▸ **Problem**: From the entries below, gather every line containing the string "white".

--- Listed records ---

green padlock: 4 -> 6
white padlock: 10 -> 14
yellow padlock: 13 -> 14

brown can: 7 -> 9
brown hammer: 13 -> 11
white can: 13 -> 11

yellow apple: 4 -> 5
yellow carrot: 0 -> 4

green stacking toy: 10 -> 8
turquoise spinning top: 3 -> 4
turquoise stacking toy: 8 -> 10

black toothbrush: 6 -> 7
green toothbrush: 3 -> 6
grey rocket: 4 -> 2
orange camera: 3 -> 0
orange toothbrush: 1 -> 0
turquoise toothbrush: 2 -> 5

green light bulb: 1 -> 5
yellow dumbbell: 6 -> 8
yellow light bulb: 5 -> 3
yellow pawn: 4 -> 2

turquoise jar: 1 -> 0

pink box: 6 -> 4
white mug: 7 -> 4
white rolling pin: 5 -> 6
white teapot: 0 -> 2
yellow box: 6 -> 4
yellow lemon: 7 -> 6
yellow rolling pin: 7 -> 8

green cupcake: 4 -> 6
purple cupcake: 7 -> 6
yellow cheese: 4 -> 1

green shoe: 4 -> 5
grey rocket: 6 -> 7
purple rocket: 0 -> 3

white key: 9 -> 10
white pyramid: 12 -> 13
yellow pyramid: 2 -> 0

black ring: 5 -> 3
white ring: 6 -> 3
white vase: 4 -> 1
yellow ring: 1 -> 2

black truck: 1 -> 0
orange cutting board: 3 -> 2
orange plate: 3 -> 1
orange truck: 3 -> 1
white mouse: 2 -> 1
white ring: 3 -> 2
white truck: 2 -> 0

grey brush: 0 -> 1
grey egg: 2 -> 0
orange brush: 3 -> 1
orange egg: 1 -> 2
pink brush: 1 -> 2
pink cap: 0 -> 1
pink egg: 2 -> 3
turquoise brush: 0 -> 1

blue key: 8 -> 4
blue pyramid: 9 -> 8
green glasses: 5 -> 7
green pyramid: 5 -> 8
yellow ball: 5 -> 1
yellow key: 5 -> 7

---

▸ **Answer to the problem**:
white padlock: 10 -> 14
white can: 13 -> 11
white mug: 7 -> 4
white rolling pin: 5 -> 6
white teapot: 0 -> 2
white key: 9 -> 10
white pyramid: 12 -> 13
white ring: 6 -> 3
white vase: 4 -> 1
white mouse: 2 -> 1
white ring: 3 -> 2
white truck: 2 -> 0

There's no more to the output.